[[ TASK MATERIAL open ]]
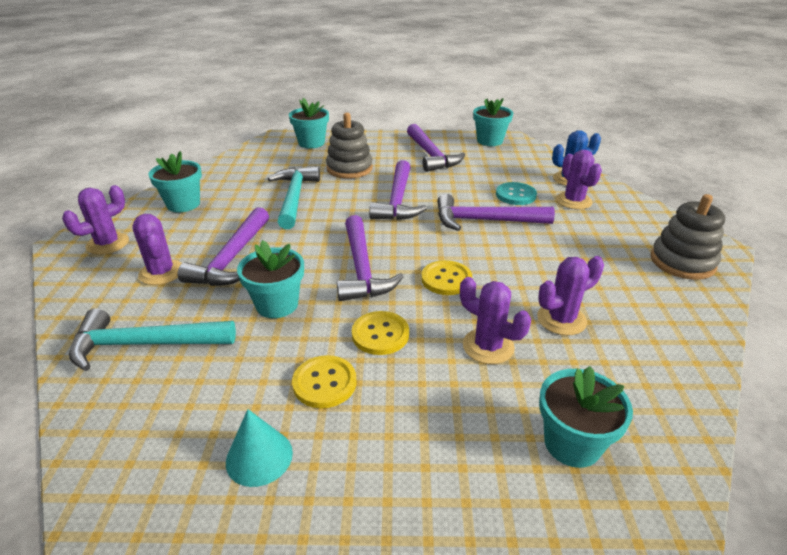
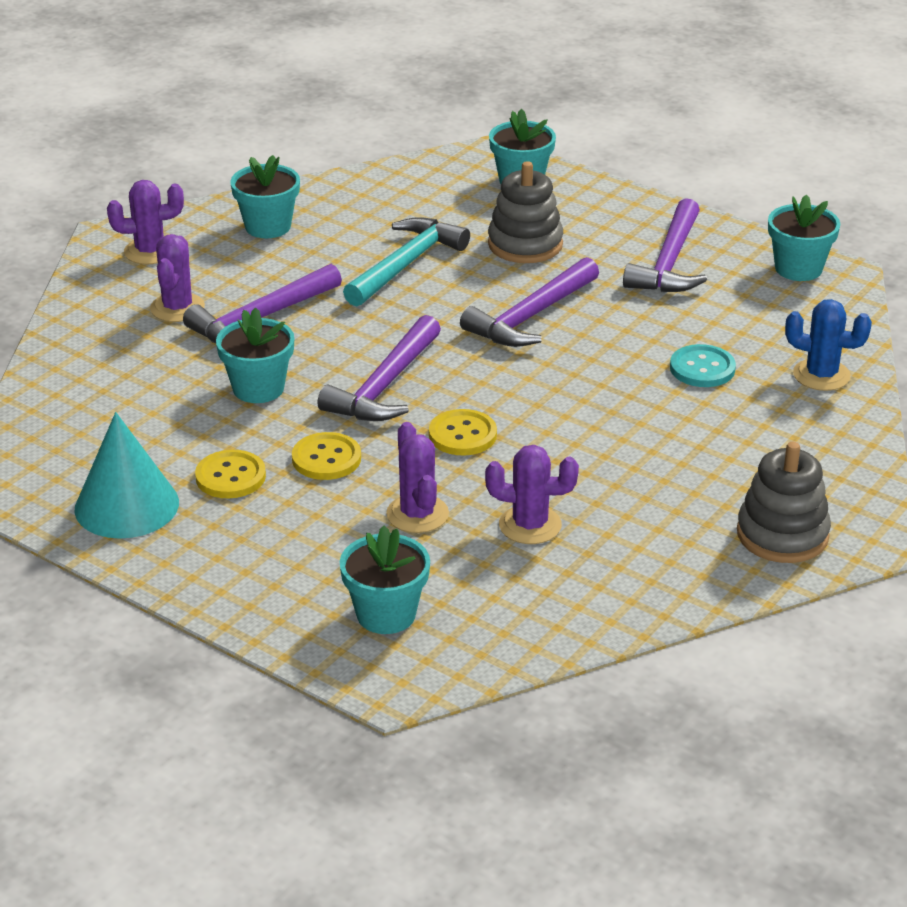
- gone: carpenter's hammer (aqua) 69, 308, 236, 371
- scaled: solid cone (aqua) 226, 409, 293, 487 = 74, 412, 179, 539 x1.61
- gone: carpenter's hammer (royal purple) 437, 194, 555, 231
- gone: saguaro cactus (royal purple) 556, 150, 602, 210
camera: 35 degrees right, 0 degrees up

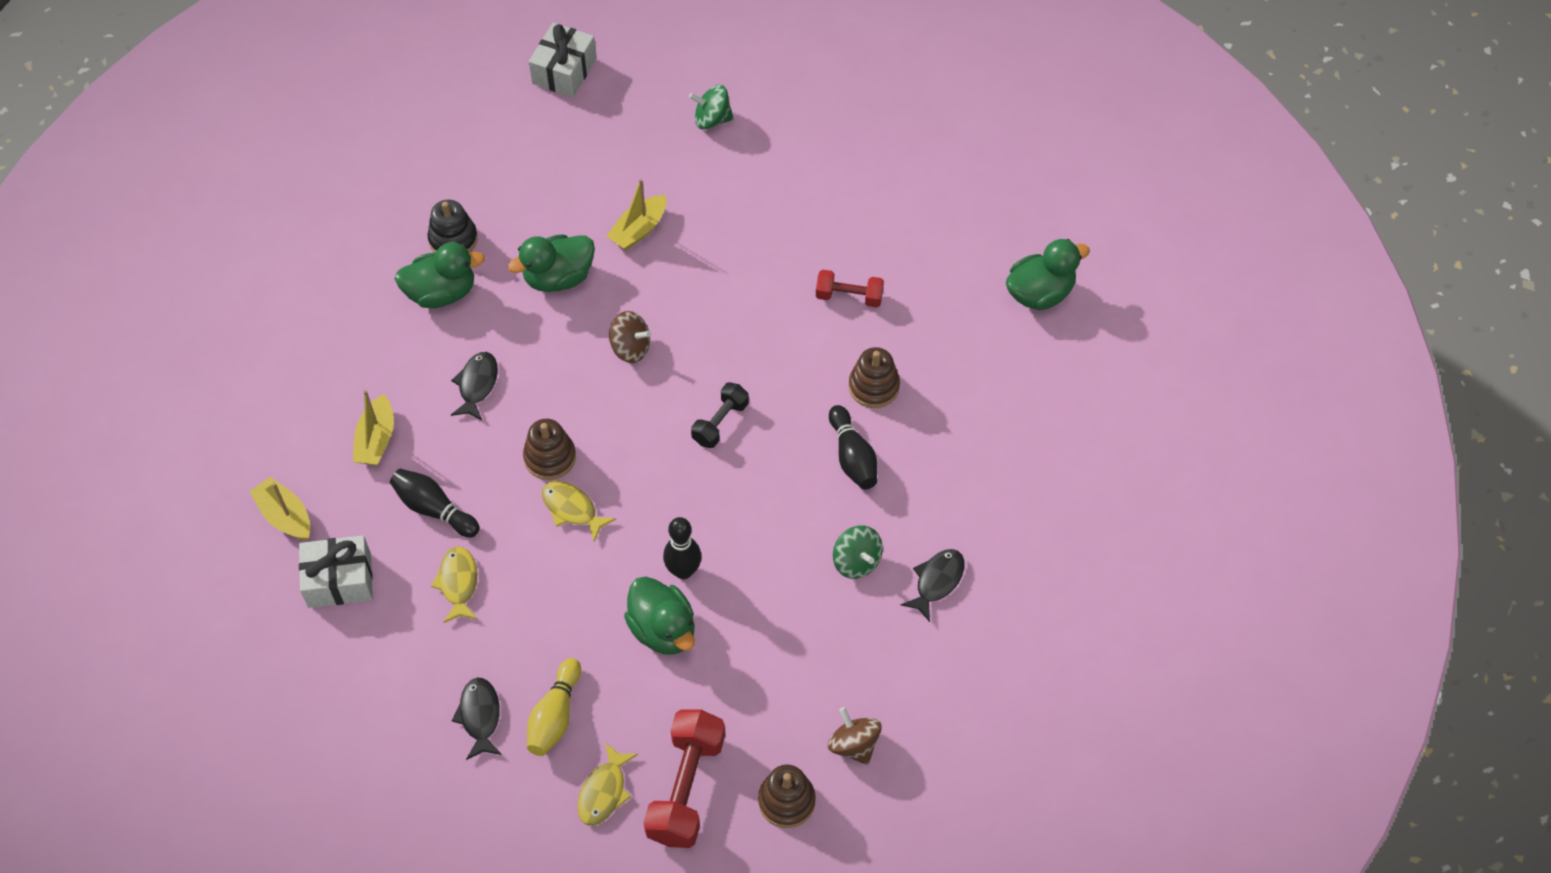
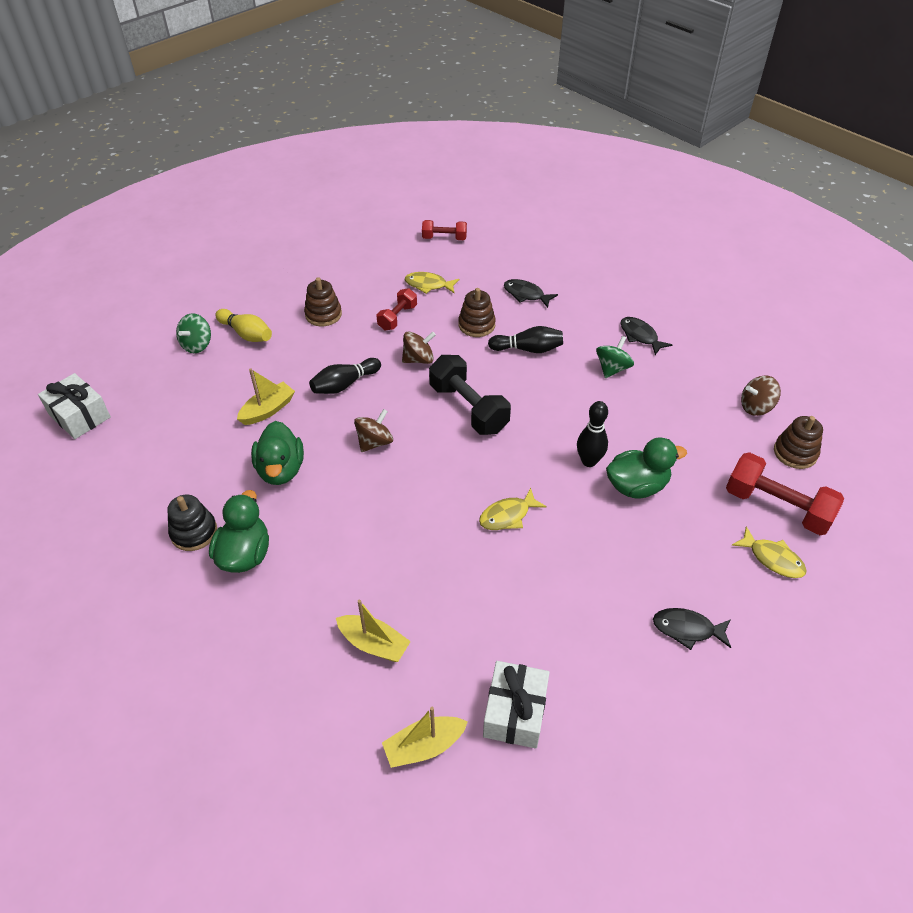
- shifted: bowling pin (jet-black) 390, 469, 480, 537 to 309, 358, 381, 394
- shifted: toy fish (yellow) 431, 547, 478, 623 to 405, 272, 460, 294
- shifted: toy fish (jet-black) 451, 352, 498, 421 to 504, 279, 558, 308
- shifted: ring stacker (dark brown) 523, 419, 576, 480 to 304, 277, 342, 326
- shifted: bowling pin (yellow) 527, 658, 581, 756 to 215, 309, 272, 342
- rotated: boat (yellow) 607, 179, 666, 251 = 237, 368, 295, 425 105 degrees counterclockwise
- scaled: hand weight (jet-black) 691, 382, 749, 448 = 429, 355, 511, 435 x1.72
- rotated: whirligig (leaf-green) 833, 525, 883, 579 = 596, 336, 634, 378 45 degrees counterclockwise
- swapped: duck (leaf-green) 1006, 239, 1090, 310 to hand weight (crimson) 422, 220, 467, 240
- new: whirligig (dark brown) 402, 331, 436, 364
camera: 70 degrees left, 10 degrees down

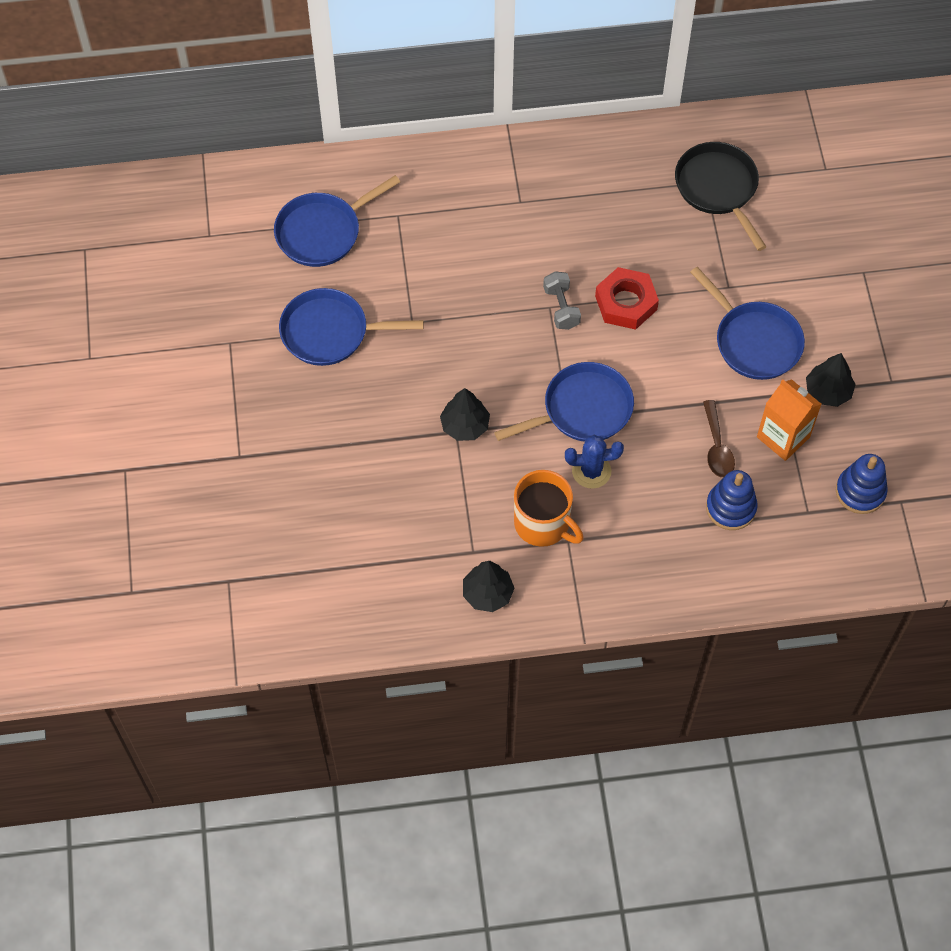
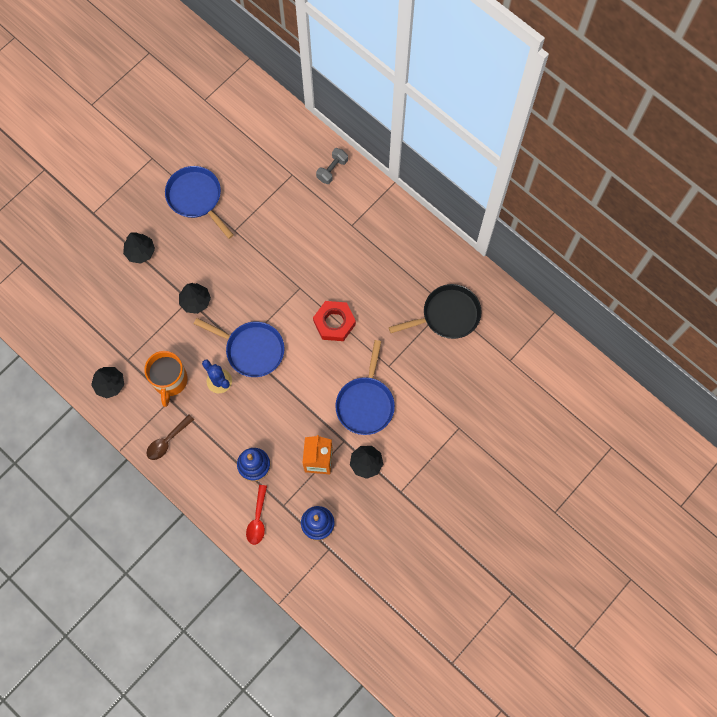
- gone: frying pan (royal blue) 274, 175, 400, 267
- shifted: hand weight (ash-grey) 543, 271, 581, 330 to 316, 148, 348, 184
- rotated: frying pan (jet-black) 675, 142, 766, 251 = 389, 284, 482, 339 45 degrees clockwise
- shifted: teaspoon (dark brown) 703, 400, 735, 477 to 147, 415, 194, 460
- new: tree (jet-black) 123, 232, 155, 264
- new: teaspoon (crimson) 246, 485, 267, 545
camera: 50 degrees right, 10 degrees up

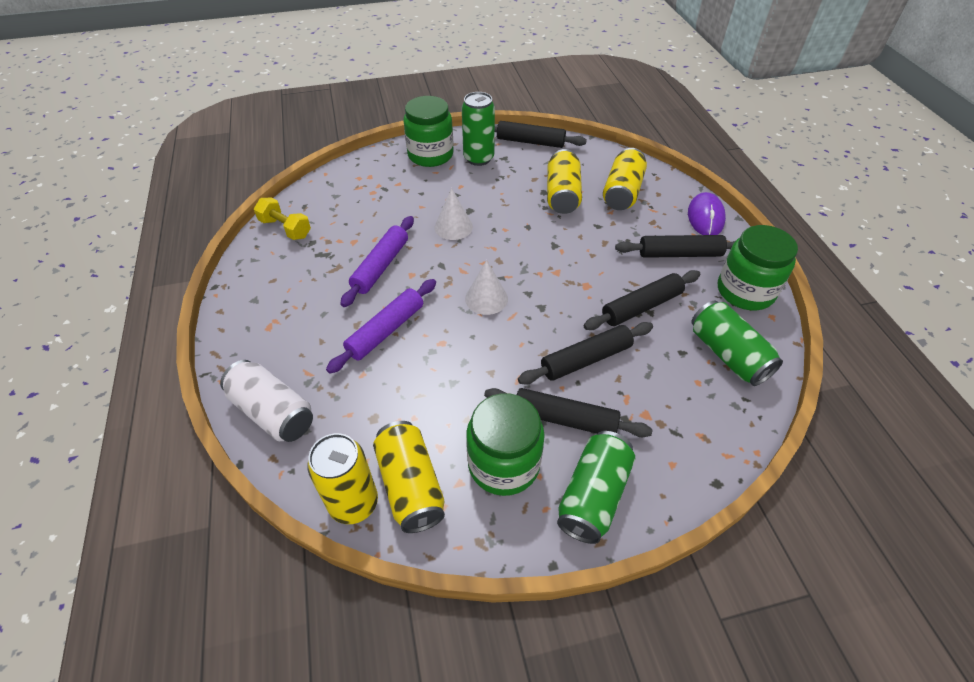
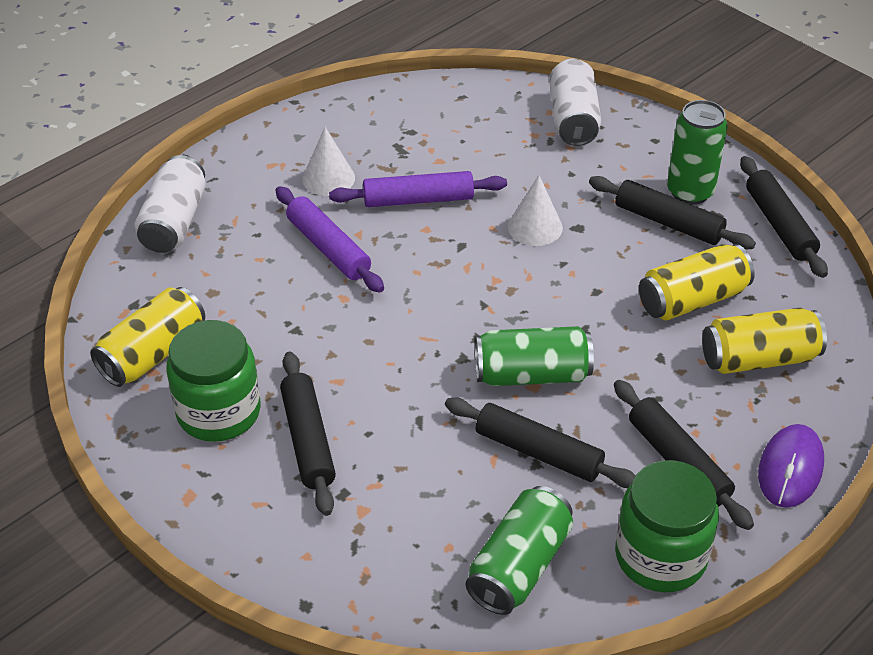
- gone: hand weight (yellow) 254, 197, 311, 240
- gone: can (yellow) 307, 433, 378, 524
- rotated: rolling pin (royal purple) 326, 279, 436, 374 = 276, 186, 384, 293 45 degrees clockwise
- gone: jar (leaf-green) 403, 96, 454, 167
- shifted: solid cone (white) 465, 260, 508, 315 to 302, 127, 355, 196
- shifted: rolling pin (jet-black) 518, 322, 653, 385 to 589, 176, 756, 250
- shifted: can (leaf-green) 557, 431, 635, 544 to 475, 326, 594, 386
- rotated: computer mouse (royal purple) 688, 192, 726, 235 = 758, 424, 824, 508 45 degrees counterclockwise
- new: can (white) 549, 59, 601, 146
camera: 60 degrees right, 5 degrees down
[[ TASK MATERIAL closed ]]
ASSIGNED TASK:
Leaving out the pictures, print each line of the records above from the first up to and including the one that contains "- gone: saguaro", exactly as written.

OUTPUT:
- gone: carpenter's hammer (aqua) 69, 308, 236, 371
- scaled: solid cone (aqua) 226, 409, 293, 487 = 74, 412, 179, 539 x1.61
- gone: carpenter's hammer (royal purple) 437, 194, 555, 231
- gone: saguaro cactus (royal purple) 556, 150, 602, 210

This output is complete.